::: Exercise data :::
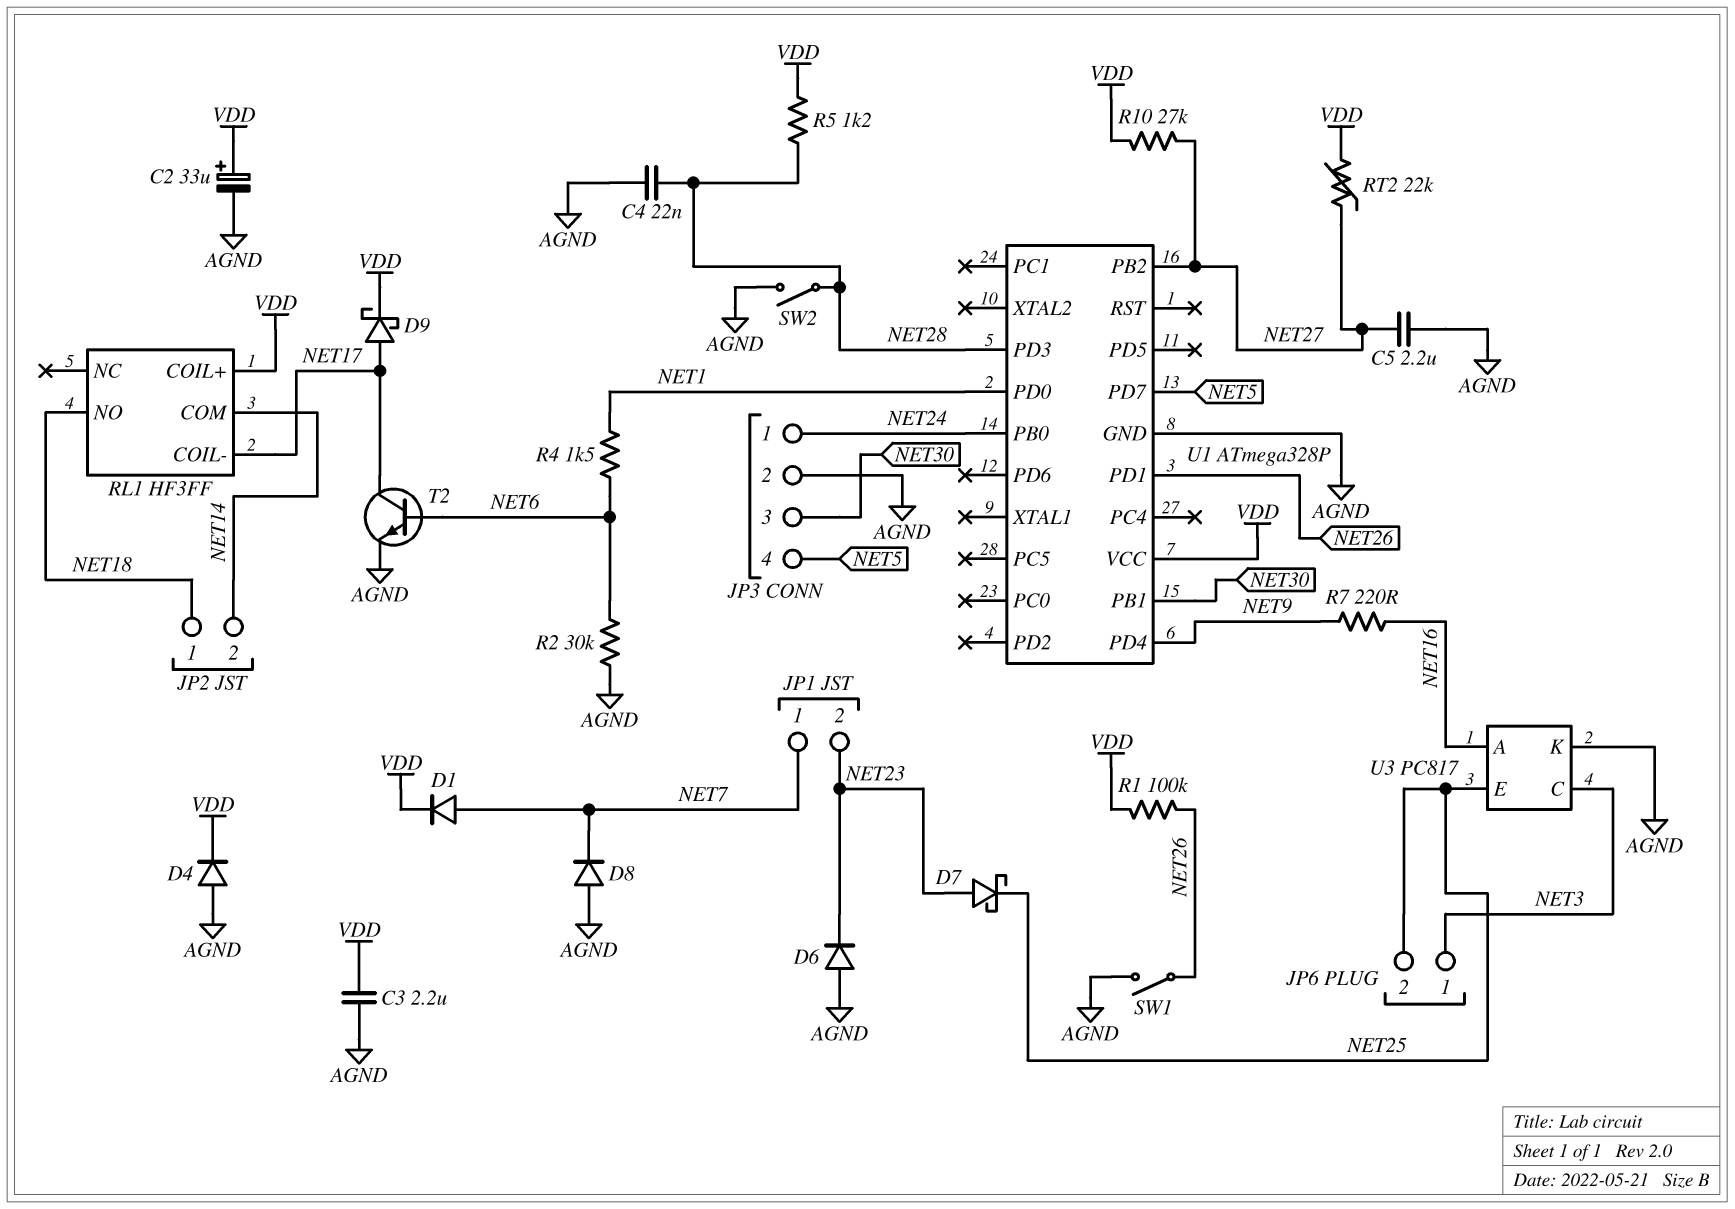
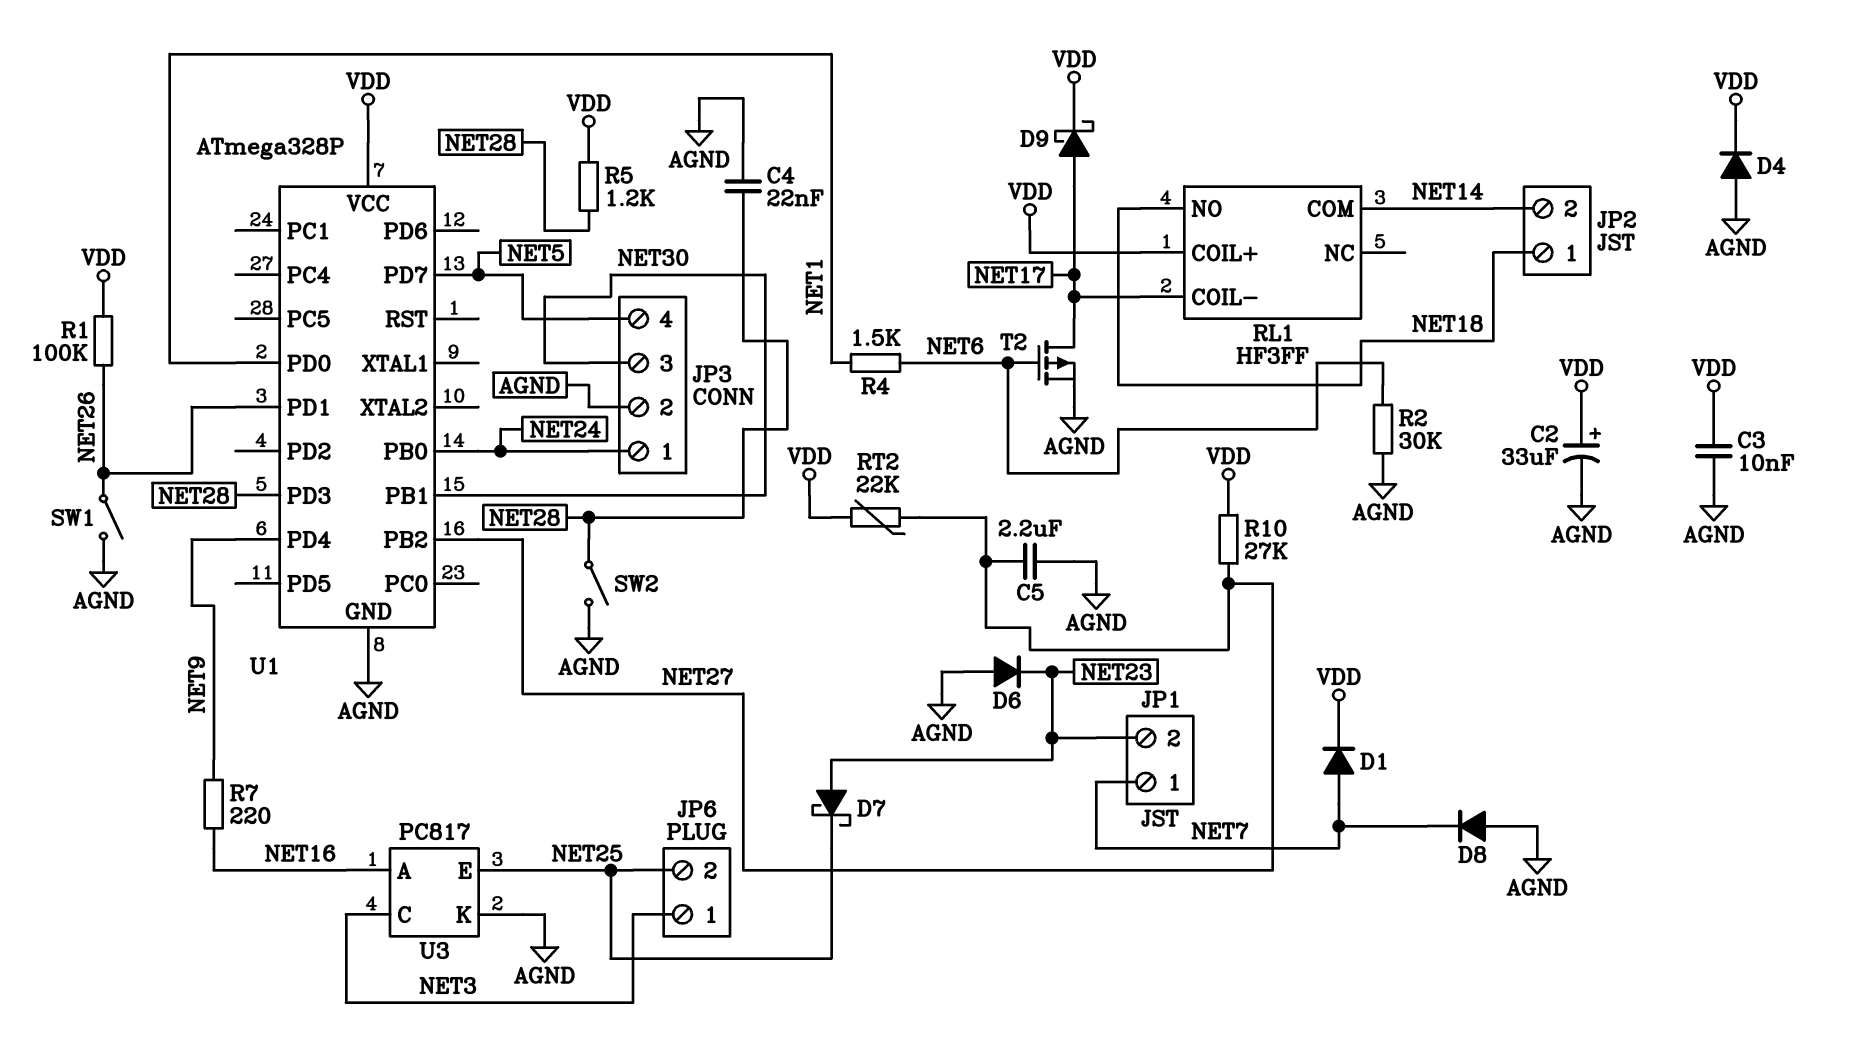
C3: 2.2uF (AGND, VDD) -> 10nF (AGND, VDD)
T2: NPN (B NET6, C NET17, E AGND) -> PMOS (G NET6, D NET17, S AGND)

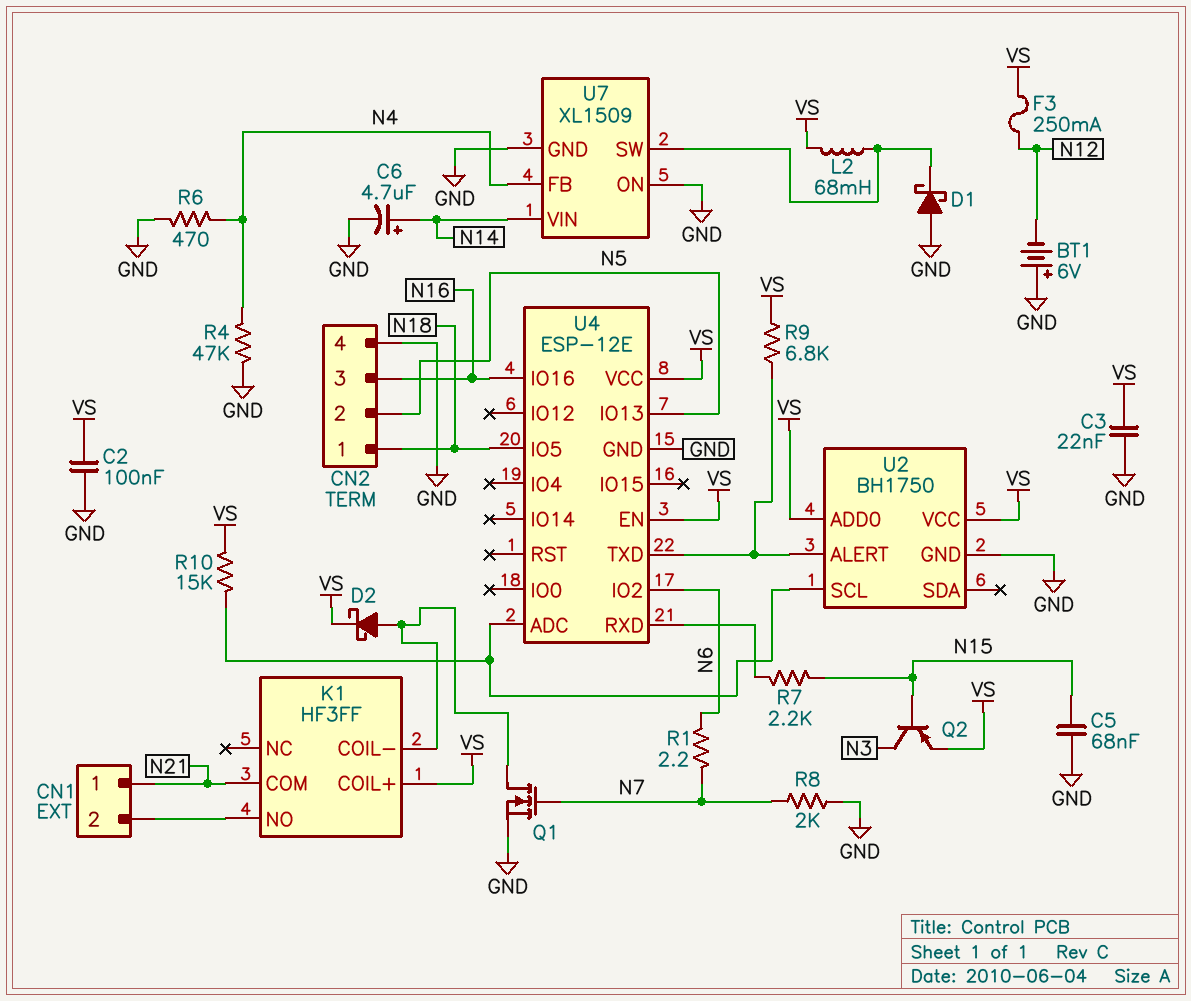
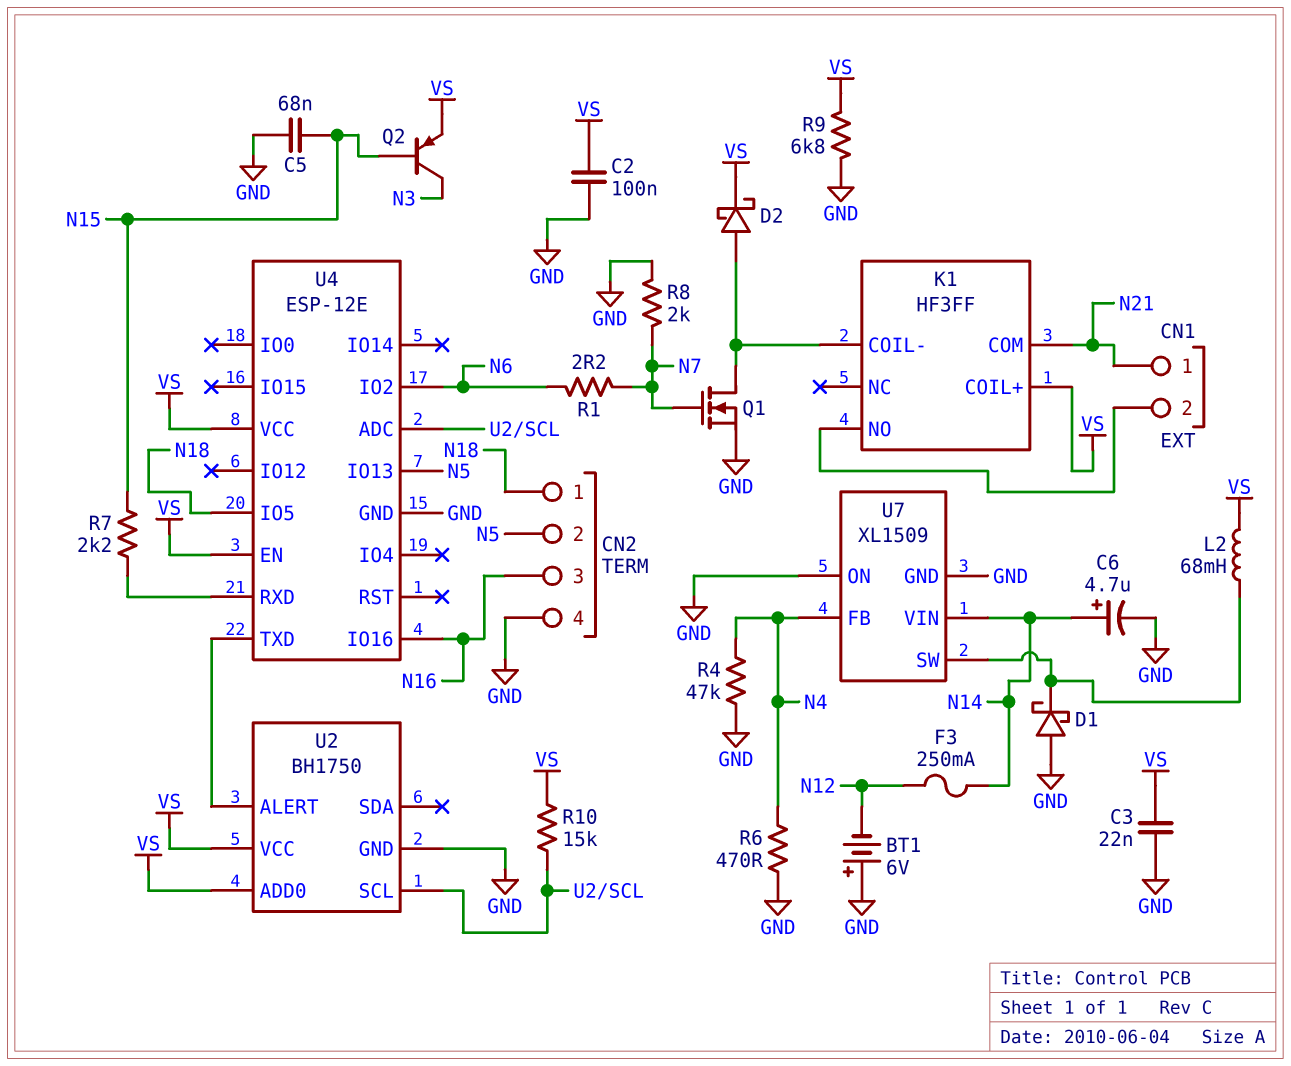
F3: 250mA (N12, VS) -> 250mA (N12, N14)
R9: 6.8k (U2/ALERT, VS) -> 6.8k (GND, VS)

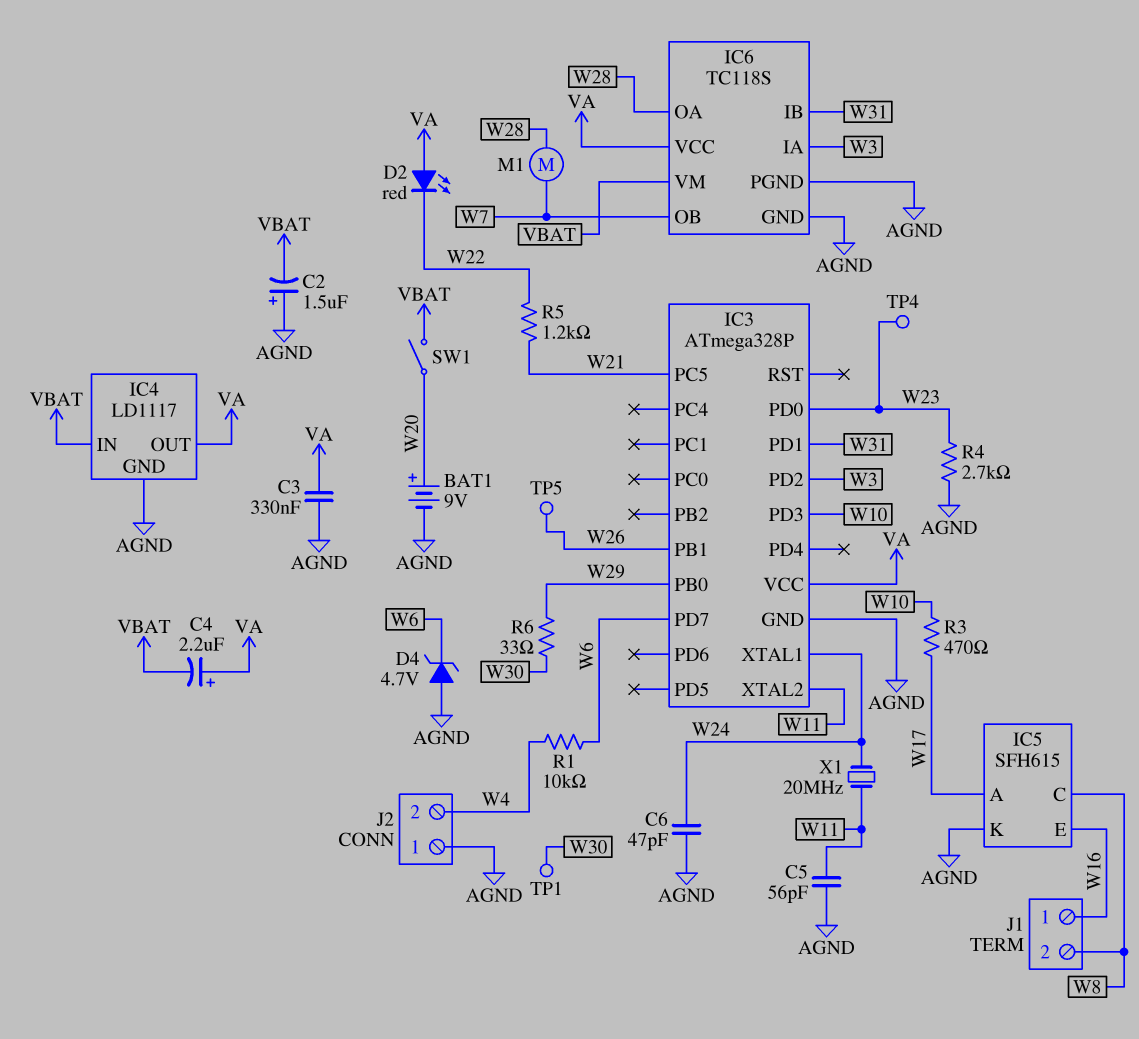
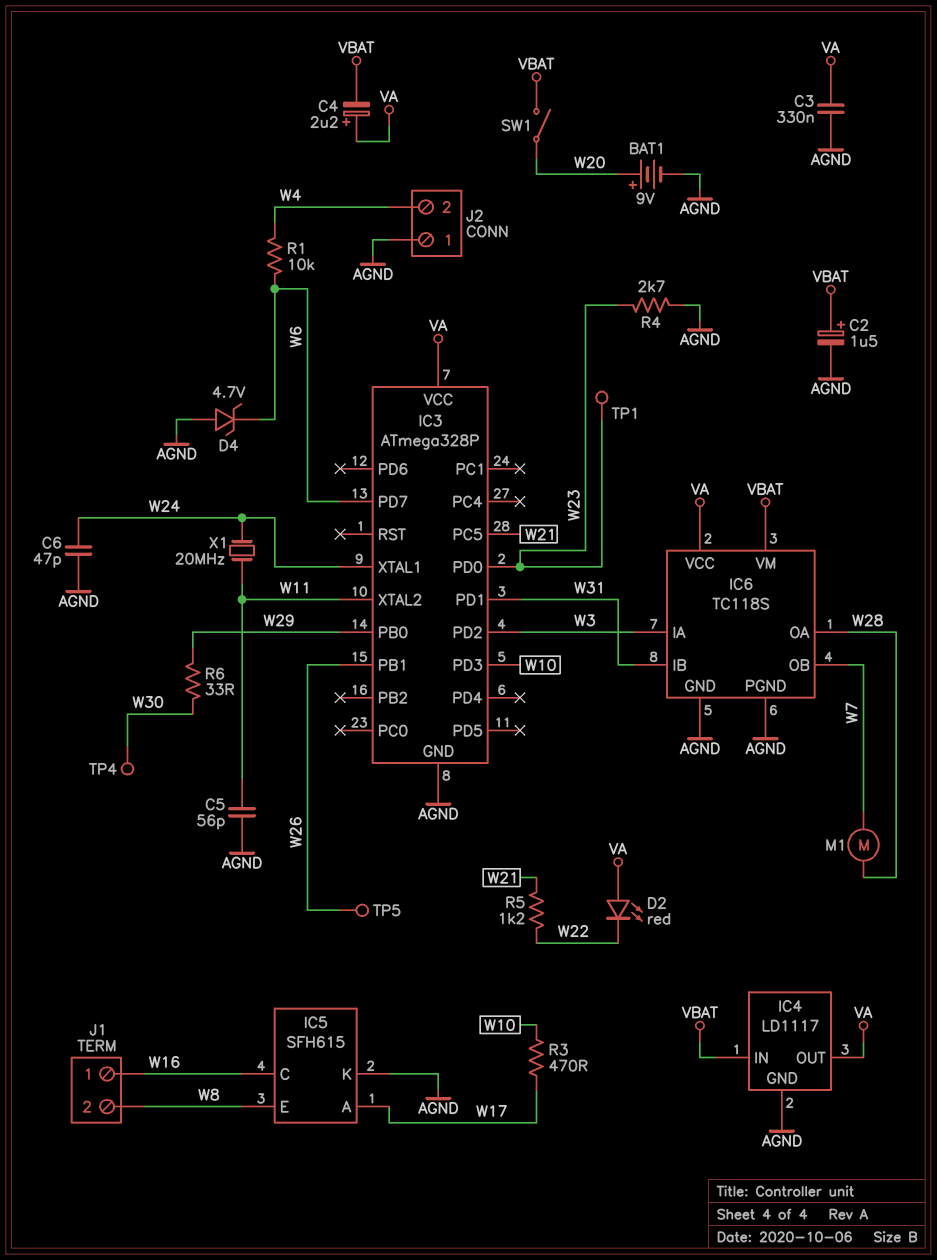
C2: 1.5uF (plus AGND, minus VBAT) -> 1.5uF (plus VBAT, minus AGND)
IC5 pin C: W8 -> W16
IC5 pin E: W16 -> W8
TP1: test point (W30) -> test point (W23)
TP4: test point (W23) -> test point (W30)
:::
Goal of the exercise:
Exact copies of the line with "IC5 pin E: W16 -> W8" and of every later line in the entries make up the whole answer.

Written answer:
IC5 pin E: W16 -> W8
TP1: test point (W30) -> test point (W23)
TP4: test point (W23) -> test point (W30)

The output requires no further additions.